What is required –
From the records below, please repeat exactly the line that has "yellow_spray_bottle", the line that has "pink_watering_can (no. 2", and every line between them, and nothing else.

Source material –
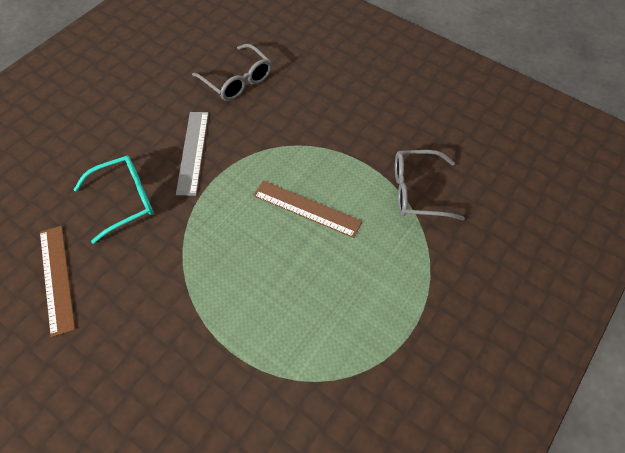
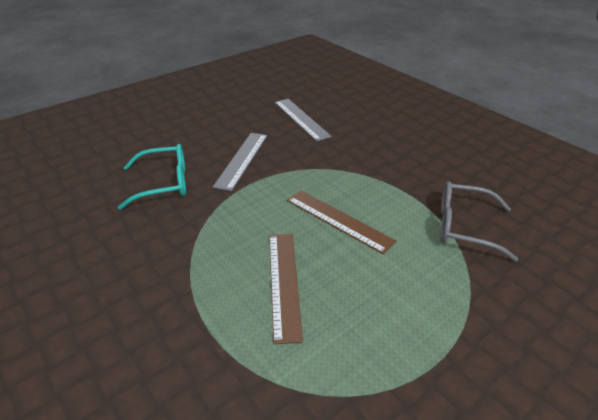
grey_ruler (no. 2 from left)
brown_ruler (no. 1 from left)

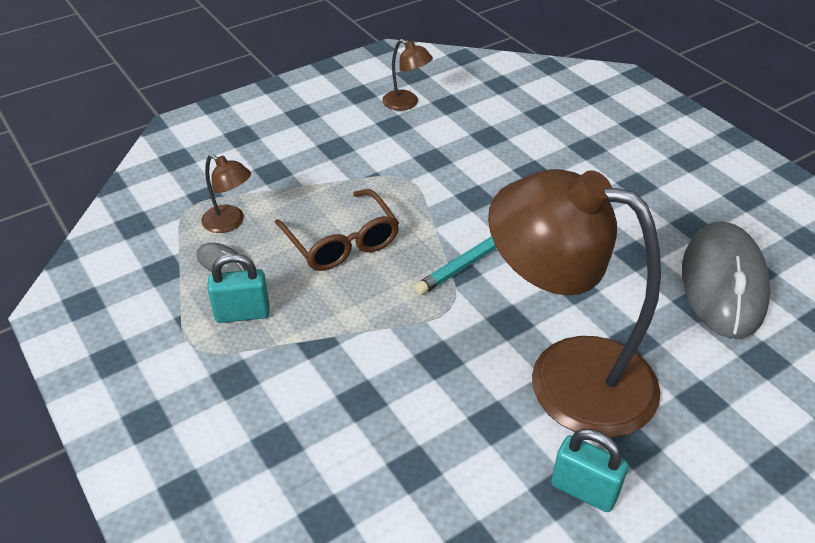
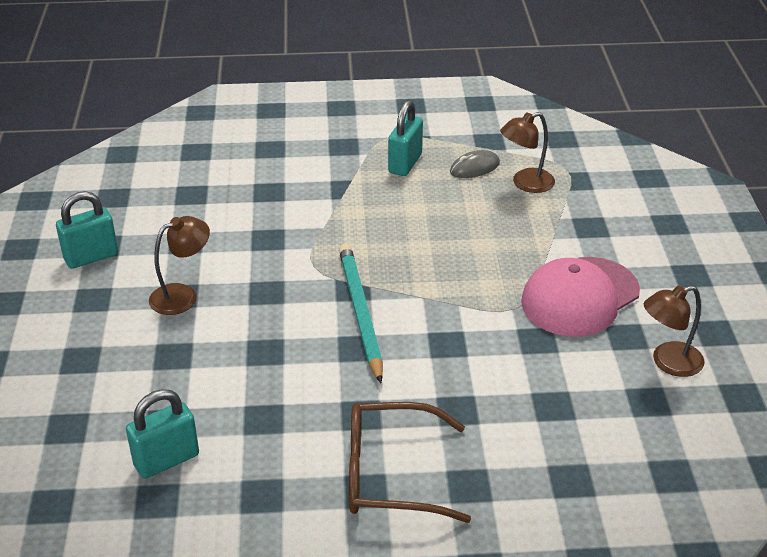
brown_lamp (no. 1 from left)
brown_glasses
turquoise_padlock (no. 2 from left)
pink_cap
* * *
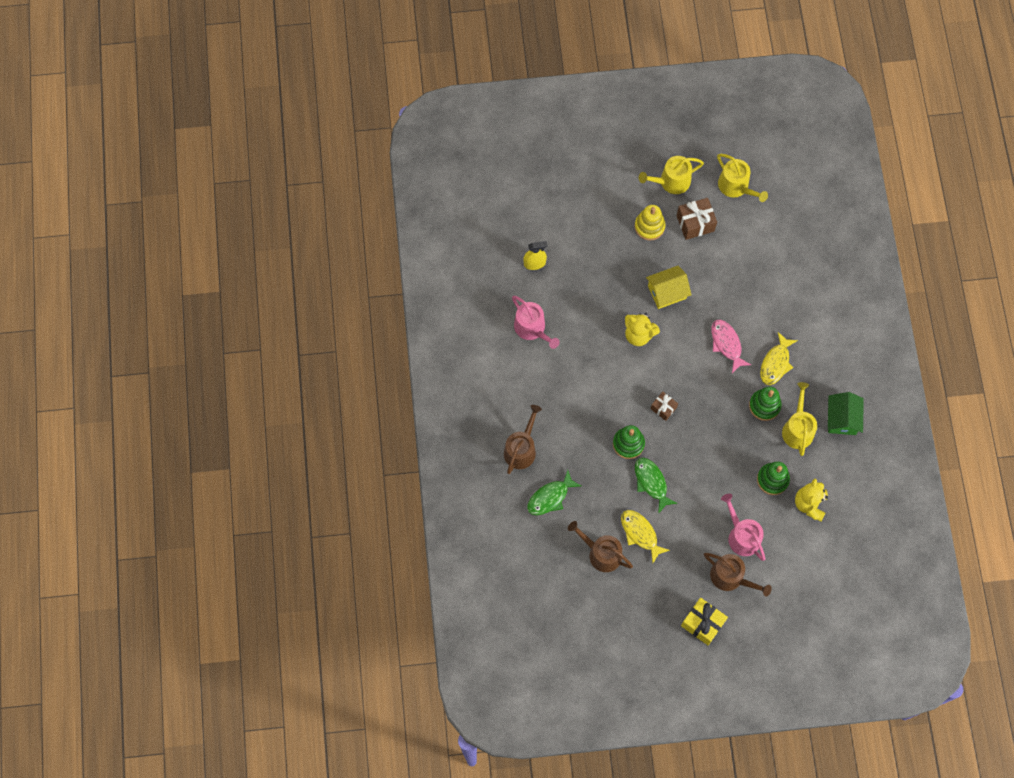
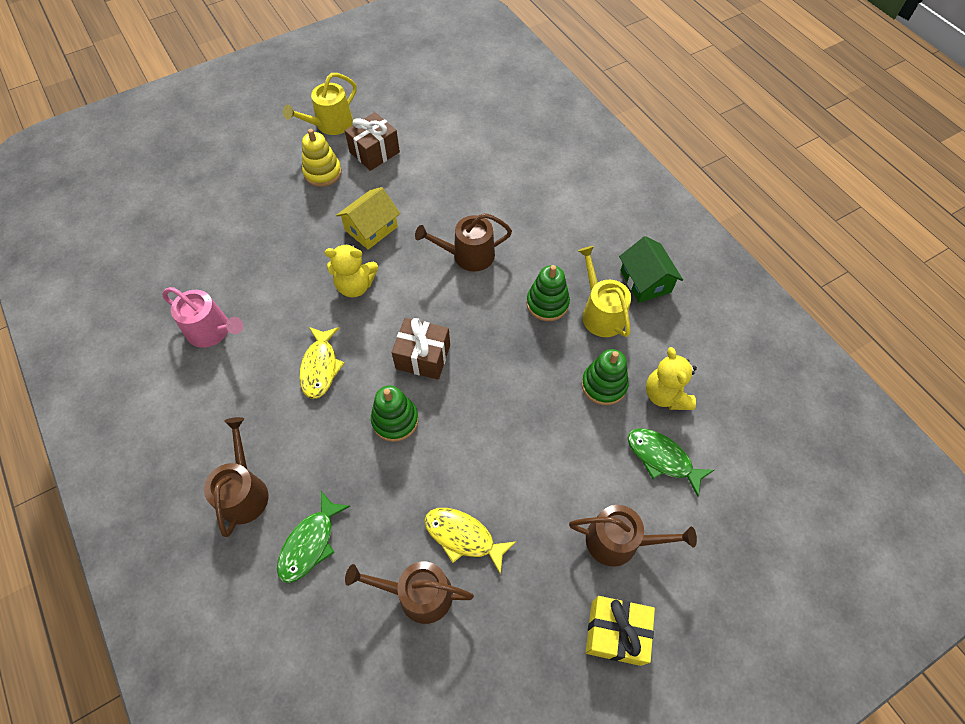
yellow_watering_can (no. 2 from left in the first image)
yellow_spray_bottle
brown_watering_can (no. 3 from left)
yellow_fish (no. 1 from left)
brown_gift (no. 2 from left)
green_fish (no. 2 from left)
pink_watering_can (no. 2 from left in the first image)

Response for this exercise –
yellow_spray_bottle
brown_watering_can (no. 3 from left)
yellow_fish (no. 1 from left)
brown_gift (no. 2 from left)
green_fish (no. 2 from left)
pink_watering_can (no. 2 from left in the first image)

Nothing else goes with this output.